All of the data is to be set down again without alteration.

[Dataset records]
....................
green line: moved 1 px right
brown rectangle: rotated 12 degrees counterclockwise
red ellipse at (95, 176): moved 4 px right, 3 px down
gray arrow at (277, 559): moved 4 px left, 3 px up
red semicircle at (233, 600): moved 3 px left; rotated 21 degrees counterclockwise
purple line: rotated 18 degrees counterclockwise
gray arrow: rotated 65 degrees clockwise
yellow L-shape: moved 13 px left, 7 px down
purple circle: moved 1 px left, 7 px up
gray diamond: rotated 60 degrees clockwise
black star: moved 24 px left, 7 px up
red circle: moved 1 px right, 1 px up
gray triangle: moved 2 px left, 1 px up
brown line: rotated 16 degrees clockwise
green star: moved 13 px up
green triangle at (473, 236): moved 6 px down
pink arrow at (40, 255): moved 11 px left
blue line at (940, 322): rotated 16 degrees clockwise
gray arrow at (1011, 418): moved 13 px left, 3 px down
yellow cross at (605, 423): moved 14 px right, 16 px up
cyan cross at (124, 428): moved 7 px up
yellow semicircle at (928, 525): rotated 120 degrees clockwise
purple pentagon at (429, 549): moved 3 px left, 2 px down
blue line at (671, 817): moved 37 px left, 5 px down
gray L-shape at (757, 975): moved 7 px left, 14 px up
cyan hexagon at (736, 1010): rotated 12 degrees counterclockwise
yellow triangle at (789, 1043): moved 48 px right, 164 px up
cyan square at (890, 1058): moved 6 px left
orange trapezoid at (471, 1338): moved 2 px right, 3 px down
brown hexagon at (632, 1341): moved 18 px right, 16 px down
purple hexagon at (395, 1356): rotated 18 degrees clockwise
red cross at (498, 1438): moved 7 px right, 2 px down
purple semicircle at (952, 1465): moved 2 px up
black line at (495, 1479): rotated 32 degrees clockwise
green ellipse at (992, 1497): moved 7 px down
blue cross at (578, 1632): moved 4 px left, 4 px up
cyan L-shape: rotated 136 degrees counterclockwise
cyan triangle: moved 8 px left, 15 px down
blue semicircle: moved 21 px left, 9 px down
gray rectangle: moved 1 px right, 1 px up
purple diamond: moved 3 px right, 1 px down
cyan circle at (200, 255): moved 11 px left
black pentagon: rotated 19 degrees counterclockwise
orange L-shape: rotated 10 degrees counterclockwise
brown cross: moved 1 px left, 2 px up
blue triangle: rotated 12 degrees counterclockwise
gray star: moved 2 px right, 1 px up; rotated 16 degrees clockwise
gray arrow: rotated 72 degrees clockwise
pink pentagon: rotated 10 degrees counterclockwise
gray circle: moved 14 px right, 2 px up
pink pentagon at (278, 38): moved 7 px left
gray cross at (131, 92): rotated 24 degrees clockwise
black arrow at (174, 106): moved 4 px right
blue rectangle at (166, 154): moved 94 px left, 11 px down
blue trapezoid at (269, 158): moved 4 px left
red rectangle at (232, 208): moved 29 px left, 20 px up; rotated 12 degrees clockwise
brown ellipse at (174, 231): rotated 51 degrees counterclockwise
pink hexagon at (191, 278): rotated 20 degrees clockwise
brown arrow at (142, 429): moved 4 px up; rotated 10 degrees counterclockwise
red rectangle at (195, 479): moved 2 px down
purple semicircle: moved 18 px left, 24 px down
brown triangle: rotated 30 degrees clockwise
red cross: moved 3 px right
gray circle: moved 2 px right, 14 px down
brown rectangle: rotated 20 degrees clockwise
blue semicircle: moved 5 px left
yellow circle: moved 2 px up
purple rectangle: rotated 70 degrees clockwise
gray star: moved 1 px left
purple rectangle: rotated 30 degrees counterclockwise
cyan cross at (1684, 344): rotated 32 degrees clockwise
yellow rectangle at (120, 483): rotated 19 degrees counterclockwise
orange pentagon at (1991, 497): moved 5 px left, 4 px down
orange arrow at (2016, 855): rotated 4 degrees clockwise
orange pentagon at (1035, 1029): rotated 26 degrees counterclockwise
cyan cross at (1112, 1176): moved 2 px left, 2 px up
....................
▶ [RESPONSE AREA]
green line: moved 1 px right
brown rectangle: rotated 12 degrees counterclockwise
red ellipse at (95, 176): moved 4 px right, 3 px down
gray arrow at (277, 559): moved 4 px left, 3 px up
red semicircle at (233, 600): moved 3 px left; rotated 21 degrees counterclockwise
purple line: rotated 18 degrees counterclockwise
gray arrow: rotated 65 degrees clockwise
yellow L-shape: moved 13 px left, 7 px down
purple circle: moved 1 px left, 7 px up
gray diamond: rotated 60 degrees clockwise
black star: moved 24 px left, 7 px up
red circle: moved 1 px right, 1 px up
gray triangle: moved 2 px left, 1 px up
brown line: rotated 16 degrees clockwise
green star: moved 13 px up
green triangle at (473, 236): moved 6 px down
pink arrow at (40, 255): moved 11 px left
blue line at (940, 322): rotated 16 degrees clockwise
gray arrow at (1011, 418): moved 13 px left, 3 px down
yellow cross at (605, 423): moved 14 px right, 16 px up
cyan cross at (124, 428): moved 7 px up
yellow semicircle at (928, 525): rotated 120 degrees clockwise
purple pentagon at (429, 549): moved 3 px left, 2 px down
blue line at (671, 817): moved 37 px left, 5 px down
gray L-shape at (757, 975): moved 7 px left, 14 px up
cyan hexagon at (736, 1010): rotated 12 degrees counterclockwise
yellow triangle at (789, 1043): moved 48 px right, 164 px up
cyan square at (890, 1058): moved 6 px left
orange trapezoid at (471, 1338): moved 2 px right, 3 px down
brown hexagon at (632, 1341): moved 18 px right, 16 px down
purple hexagon at (395, 1356): rotated 18 degrees clockwise
red cross at (498, 1438): moved 7 px right, 2 px down
purple semicircle at (952, 1465): moved 2 px up
black line at (495, 1479): rotated 32 degrees clockwise
green ellipse at (992, 1497): moved 7 px down
blue cross at (578, 1632): moved 4 px left, 4 px up
cyan L-shape: rotated 136 degrees counterclockwise
cyan triangle: moved 8 px left, 15 px down
blue semicircle: moved 21 px left, 9 px down
gray rectangle: moved 1 px right, 1 px up
purple diamond: moved 3 px right, 1 px down
cyan circle at (200, 255): moved 11 px left
black pentagon: rotated 19 degrees counterclockwise
orange L-shape: rotated 10 degrees counterclockwise
brown cross: moved 1 px left, 2 px up
blue triangle: rotated 12 degrees counterclockwise
gray star: moved 2 px right, 1 px up; rotated 16 degrees clockwise
gray arrow: rotated 72 degrees clockwise
pink pentagon: rotated 10 degrees counterclockwise
gray circle: moved 14 px right, 2 px up
pink pentagon at (278, 38): moved 7 px left
gray cross at (131, 92): rotated 24 degrees clockwise
black arrow at (174, 106): moved 4 px right
blue rectangle at (166, 154): moved 94 px left, 11 px down
blue trapezoid at (269, 158): moved 4 px left
red rectangle at (232, 208): moved 29 px left, 20 px up; rotated 12 degrees clockwise
brown ellipse at (174, 231): rotated 51 degrees counterclockwise
pink hexagon at (191, 278): rotated 20 degrees clockwise
brown arrow at (142, 429): moved 4 px up; rotated 10 degrees counterclockwise
red rectangle at (195, 479): moved 2 px down
purple semicircle: moved 18 px left, 24 px down
brown triangle: rotated 30 degrees clockwise
red cross: moved 3 px right
gray circle: moved 2 px right, 14 px down
brown rectangle: rotated 20 degrees clockwise
blue semicircle: moved 5 px left
yellow circle: moved 2 px up
purple rectangle: rotated 70 degrees clockwise
gray star: moved 1 px left
purple rectangle: rotated 30 degrees counterclockwise
cyan cross at (1684, 344): rotated 32 degrees clockwise
yellow rectangle at (120, 483): rotated 19 degrees counterclockwise
orange pentagon at (1991, 497): moved 5 px left, 4 px down
orange arrow at (2016, 855): rotated 4 degrees clockwise
orange pentagon at (1035, 1029): rotated 26 degrees counterclockwise
cyan cross at (1112, 1176): moved 2 px left, 2 px up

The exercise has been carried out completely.